# WORK ITEM:
The listing is to be transcribed in full, with its images left out.
-------- MATERIAL FOR THIS TASK --------
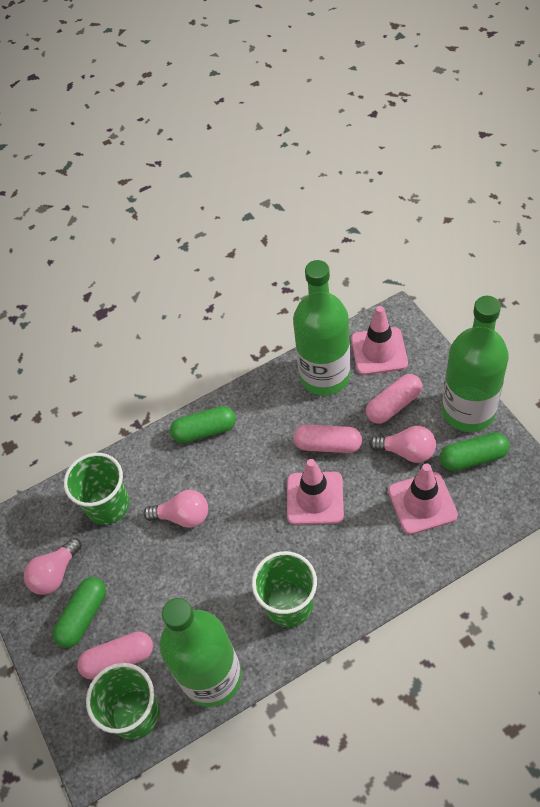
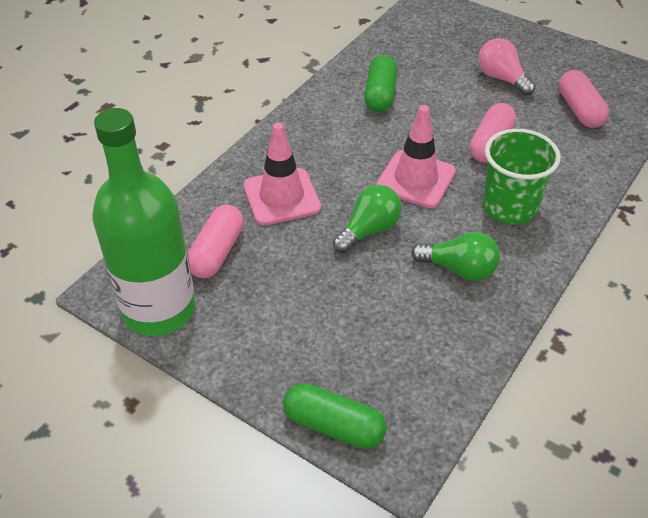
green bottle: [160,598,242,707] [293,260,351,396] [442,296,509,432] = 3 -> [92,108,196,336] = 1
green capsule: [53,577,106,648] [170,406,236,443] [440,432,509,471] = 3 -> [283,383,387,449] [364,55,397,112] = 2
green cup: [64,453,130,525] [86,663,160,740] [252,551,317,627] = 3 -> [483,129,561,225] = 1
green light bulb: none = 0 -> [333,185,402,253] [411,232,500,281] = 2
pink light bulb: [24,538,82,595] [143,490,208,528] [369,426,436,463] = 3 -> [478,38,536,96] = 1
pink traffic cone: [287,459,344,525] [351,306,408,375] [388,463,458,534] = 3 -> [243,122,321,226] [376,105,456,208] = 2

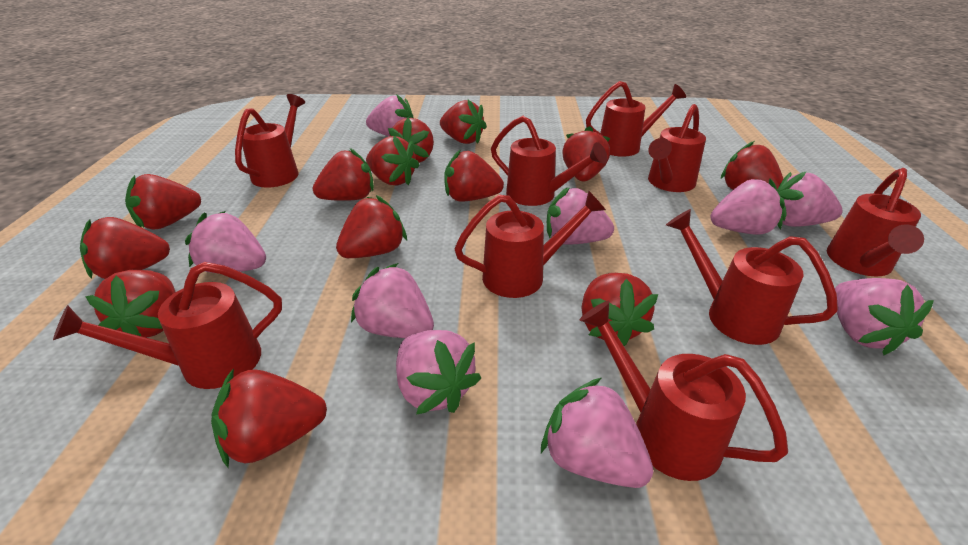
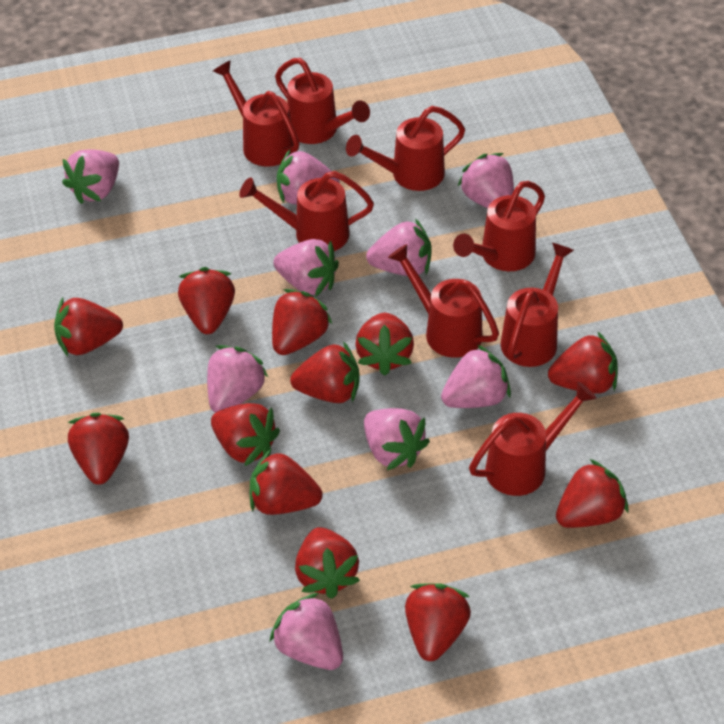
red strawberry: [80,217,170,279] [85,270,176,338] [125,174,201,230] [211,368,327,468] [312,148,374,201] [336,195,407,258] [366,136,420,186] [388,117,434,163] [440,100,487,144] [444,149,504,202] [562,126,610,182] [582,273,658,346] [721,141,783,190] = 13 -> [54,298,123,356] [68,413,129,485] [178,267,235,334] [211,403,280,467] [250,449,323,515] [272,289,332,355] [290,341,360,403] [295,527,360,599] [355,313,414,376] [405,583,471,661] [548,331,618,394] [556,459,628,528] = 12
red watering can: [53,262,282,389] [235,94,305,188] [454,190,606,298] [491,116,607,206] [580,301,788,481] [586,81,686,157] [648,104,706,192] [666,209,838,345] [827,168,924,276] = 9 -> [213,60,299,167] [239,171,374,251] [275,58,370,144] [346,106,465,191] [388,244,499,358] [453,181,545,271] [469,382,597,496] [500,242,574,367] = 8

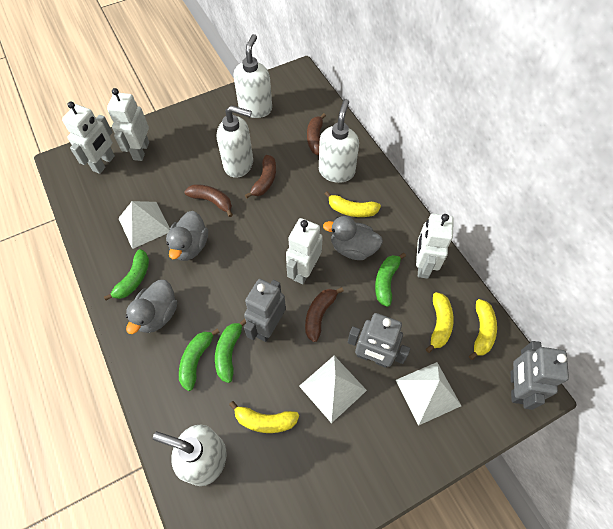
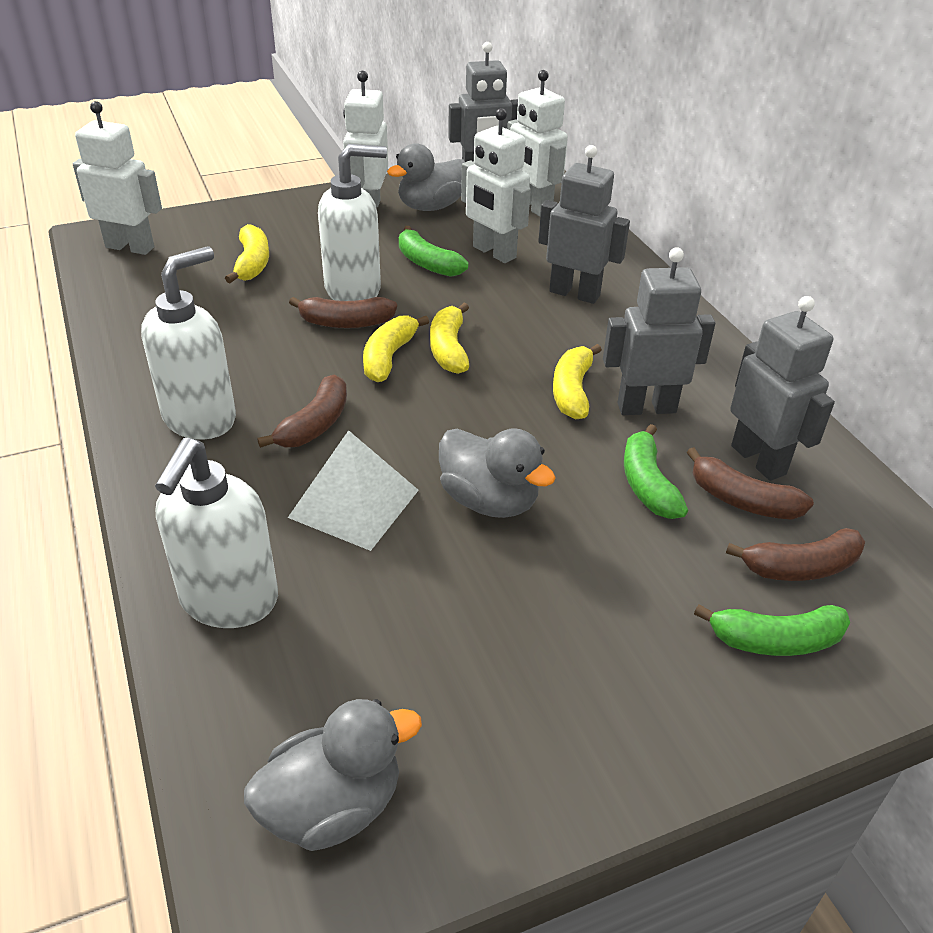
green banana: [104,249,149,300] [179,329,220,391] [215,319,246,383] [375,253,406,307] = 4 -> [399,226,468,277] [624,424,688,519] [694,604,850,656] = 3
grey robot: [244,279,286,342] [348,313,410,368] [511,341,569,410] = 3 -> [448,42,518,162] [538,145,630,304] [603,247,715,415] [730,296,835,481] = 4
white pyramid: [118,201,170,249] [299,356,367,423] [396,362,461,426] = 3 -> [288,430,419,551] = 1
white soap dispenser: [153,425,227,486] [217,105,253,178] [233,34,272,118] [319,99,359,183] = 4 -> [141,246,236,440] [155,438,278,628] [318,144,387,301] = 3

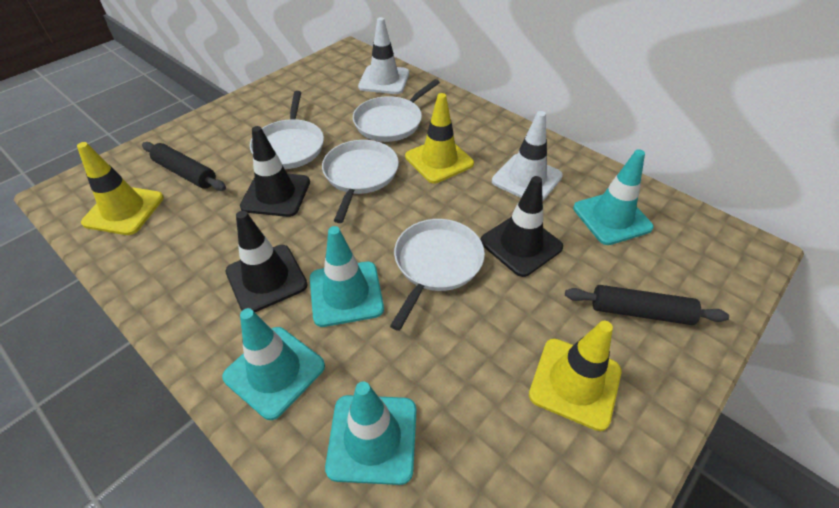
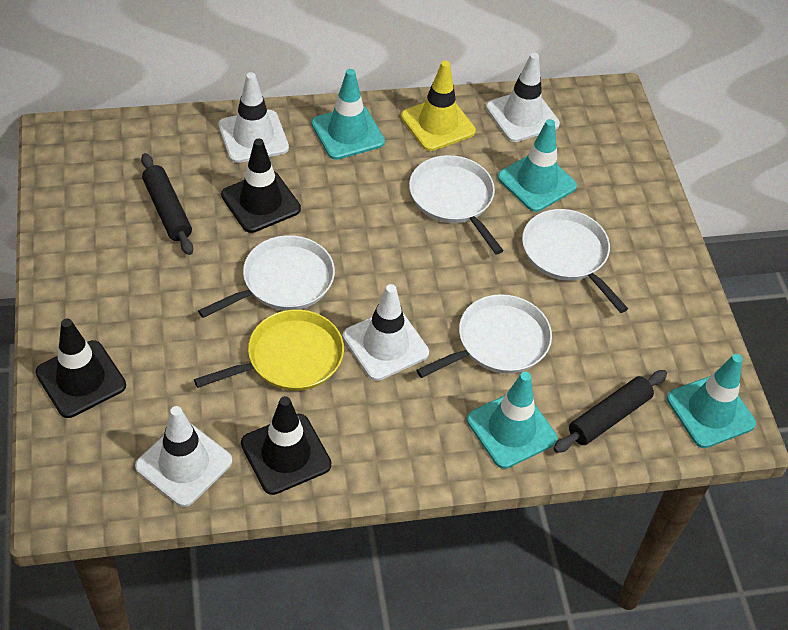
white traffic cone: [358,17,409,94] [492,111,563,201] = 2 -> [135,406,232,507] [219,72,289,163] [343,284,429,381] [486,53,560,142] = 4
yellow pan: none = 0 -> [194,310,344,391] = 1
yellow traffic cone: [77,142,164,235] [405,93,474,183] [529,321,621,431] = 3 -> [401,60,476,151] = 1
--------
# OUTPUT FOR THIS EXERCISE:
green bottle: [160,598,242,707] [293,260,351,396] [442,296,509,432] = 3 -> [92,108,196,336] = 1
green capsule: [53,577,106,648] [170,406,236,443] [440,432,509,471] = 3 -> [283,383,387,449] [364,55,397,112] = 2
green cup: [64,453,130,525] [86,663,160,740] [252,551,317,627] = 3 -> [483,129,561,225] = 1
green light bulb: none = 0 -> [333,185,402,253] [411,232,500,281] = 2
pink light bulb: [24,538,82,595] [143,490,208,528] [369,426,436,463] = 3 -> [478,38,536,96] = 1
pink traffic cone: [287,459,344,525] [351,306,408,375] [388,463,458,534] = 3 -> [243,122,321,226] [376,105,456,208] = 2

red strawberry: [80,217,170,279] [85,270,176,338] [125,174,201,230] [211,368,327,468] [312,148,374,201] [336,195,407,258] [366,136,420,186] [388,117,434,163] [440,100,487,144] [444,149,504,202] [562,126,610,182] [582,273,658,346] [721,141,783,190] = 13 -> [54,298,123,356] [68,413,129,485] [178,267,235,334] [211,403,280,467] [250,449,323,515] [272,289,332,355] [290,341,360,403] [295,527,360,599] [355,313,414,376] [405,583,471,661] [548,331,618,394] [556,459,628,528] = 12
red watering can: [53,262,282,389] [235,94,305,188] [454,190,606,298] [491,116,607,206] [580,301,788,481] [586,81,686,157] [648,104,706,192] [666,209,838,345] [827,168,924,276] = 9 -> [213,60,299,167] [239,171,374,251] [275,58,370,144] [346,106,465,191] [388,244,499,358] [453,181,545,271] [469,382,597,496] [500,242,574,367] = 8

green banana: [104,249,149,300] [179,329,220,391] [215,319,246,383] [375,253,406,307] = 4 -> [399,226,468,277] [624,424,688,519] [694,604,850,656] = 3
grey robot: [244,279,286,342] [348,313,410,368] [511,341,569,410] = 3 -> [448,42,518,162] [538,145,630,304] [603,247,715,415] [730,296,835,481] = 4
white pyramid: [118,201,170,249] [299,356,367,423] [396,362,461,426] = 3 -> [288,430,419,551] = 1
white soap dispenser: [153,425,227,486] [217,105,253,178] [233,34,272,118] [319,99,359,183] = 4 -> [141,246,236,440] [155,438,278,628] [318,144,387,301] = 3

white traffic cone: [358,17,409,94] [492,111,563,201] = 2 -> [135,406,232,507] [219,72,289,163] [343,284,429,381] [486,53,560,142] = 4
yellow pan: none = 0 -> [194,310,344,391] = 1
yellow traffic cone: [77,142,164,235] [405,93,474,183] [529,321,621,431] = 3 -> [401,60,476,151] = 1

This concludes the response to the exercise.